Object matching data:
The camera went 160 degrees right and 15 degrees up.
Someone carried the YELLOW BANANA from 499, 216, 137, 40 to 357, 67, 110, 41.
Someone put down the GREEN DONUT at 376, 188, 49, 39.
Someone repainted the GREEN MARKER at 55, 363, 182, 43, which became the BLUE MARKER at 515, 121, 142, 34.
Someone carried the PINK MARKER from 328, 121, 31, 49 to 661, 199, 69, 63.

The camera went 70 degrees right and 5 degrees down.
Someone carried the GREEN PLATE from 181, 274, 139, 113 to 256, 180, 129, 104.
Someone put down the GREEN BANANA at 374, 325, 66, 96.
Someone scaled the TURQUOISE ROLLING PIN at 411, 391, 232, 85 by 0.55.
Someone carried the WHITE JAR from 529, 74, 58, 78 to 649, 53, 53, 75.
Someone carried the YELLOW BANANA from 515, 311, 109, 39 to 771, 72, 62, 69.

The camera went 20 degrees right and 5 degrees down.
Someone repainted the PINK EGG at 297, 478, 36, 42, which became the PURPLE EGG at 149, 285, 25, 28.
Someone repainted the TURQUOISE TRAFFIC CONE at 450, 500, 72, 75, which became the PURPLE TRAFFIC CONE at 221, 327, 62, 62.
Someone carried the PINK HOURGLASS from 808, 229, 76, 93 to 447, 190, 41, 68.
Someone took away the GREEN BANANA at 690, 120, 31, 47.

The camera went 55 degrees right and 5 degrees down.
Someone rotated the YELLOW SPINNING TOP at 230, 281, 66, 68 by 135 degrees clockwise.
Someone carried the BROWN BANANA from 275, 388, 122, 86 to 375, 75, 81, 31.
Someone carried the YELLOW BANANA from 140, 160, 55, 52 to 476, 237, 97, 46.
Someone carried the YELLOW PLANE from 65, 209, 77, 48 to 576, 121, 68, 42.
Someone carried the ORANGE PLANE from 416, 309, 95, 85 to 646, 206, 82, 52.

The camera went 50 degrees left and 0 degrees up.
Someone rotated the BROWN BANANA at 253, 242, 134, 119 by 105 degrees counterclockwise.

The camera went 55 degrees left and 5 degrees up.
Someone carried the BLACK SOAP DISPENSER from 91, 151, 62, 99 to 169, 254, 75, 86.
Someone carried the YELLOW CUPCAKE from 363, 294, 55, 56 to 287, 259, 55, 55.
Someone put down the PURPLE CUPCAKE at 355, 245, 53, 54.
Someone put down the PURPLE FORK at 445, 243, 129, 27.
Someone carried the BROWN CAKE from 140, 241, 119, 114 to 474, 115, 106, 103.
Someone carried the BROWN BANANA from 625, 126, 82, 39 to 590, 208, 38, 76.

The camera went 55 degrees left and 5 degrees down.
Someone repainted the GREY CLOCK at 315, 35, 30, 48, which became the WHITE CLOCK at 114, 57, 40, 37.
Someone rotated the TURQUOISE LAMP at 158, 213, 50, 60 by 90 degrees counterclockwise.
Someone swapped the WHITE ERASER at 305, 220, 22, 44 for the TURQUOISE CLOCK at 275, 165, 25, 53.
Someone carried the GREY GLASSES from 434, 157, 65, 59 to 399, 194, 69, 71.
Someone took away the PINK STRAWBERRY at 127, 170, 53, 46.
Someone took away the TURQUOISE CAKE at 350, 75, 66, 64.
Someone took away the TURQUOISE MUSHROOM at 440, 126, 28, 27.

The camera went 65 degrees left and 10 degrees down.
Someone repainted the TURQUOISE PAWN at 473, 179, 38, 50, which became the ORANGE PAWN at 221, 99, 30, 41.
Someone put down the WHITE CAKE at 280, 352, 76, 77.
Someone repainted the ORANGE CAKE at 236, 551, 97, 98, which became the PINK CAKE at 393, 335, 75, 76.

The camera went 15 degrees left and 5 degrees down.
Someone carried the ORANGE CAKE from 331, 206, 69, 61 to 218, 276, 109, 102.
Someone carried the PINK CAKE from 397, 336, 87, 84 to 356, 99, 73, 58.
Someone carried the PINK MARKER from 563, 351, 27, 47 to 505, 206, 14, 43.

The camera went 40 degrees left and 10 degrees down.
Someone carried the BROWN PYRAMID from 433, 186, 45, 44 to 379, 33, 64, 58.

■ **Exercise**: Look over the records above and filter for each line with the word "away".

■ **Task answer**:
Someone took away the GREEN BANANA at 690, 120, 31, 47.
Someone took away the PINK STRAWBERRY at 127, 170, 53, 46.
Someone took away the TURQUOISE CAKE at 350, 75, 66, 64.
Someone took away the TURQUOISE MUSHROOM at 440, 126, 28, 27.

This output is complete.